## AIM OF THE EXERCISE
Filter the data for "replaced" and copy matching lines.

## SUPPLIED INFORMATION
####################

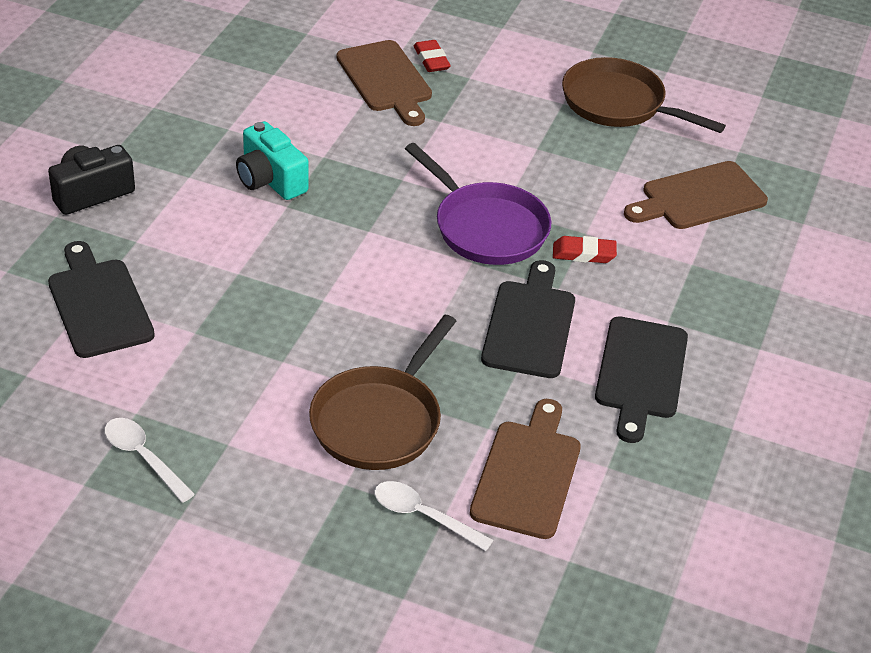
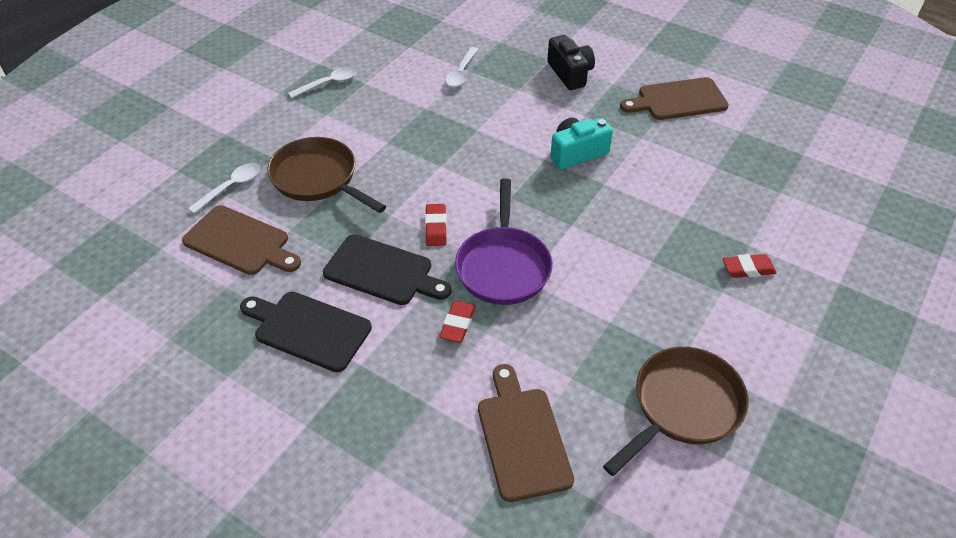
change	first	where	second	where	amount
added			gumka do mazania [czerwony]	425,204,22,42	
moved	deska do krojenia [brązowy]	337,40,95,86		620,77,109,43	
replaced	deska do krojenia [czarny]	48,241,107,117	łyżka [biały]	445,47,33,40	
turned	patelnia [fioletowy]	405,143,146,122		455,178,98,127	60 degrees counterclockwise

####################

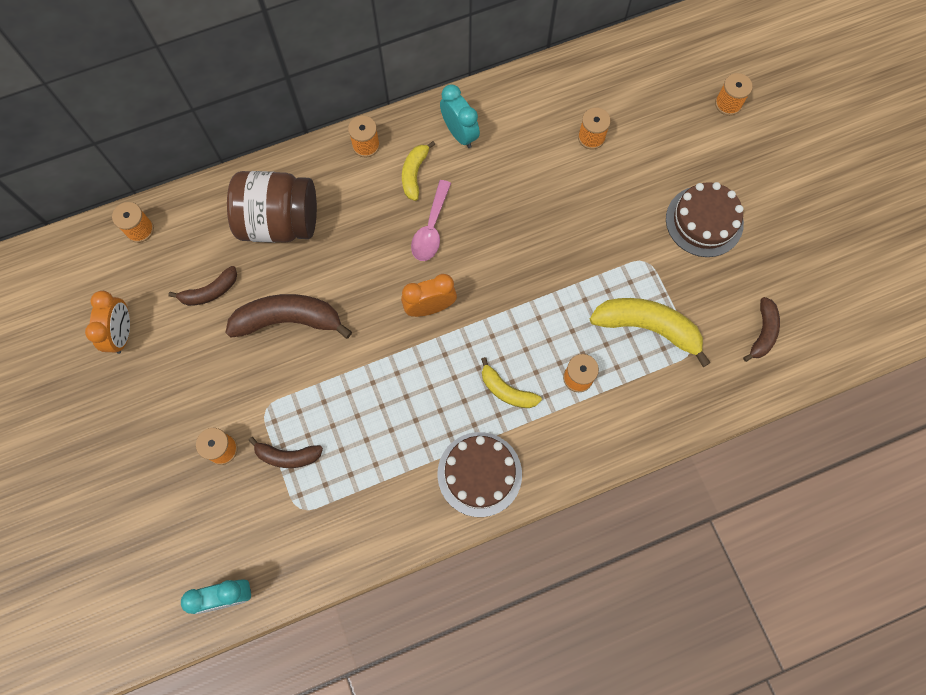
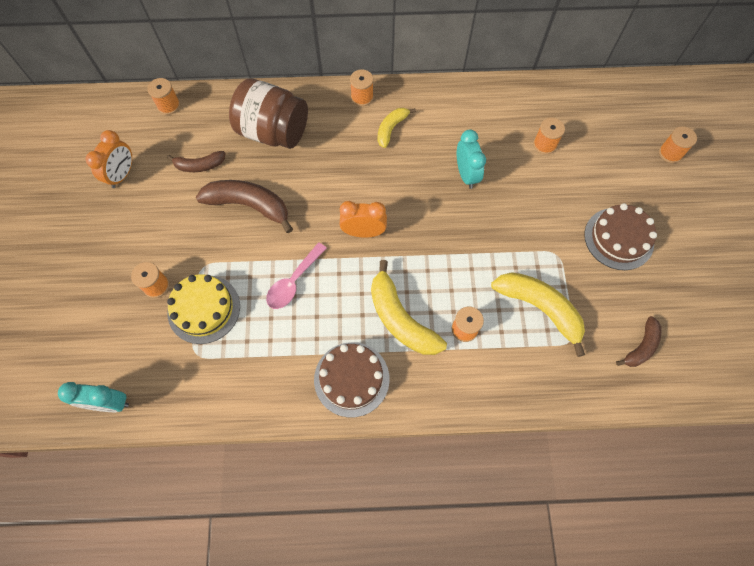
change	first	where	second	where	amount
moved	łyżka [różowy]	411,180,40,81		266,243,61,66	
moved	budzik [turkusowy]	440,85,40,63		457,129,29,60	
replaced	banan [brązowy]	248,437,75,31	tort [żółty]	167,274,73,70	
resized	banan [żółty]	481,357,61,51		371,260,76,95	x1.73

####################

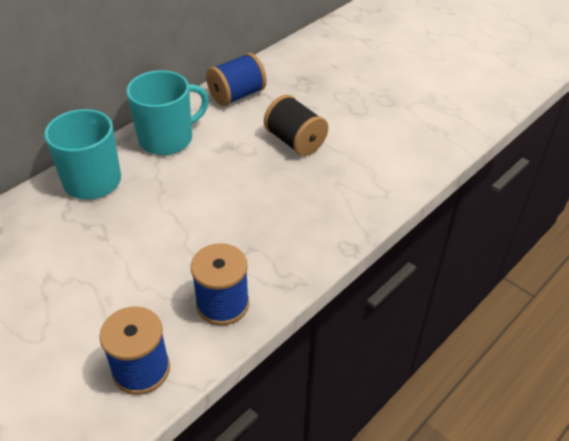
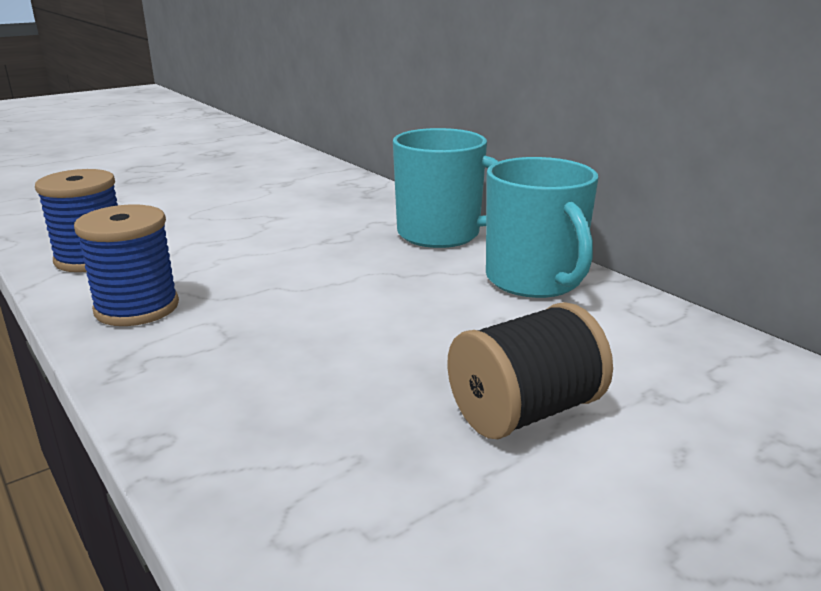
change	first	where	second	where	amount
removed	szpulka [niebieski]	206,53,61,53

####################

## RESPONSE AREA
replaced	deska do krojenia [czarny]	48,241,107,117	łyżka [biały]	445,47,33,40	
replaced	banan [brązowy]	248,437,75,31	tort [żółty]	167,274,73,70	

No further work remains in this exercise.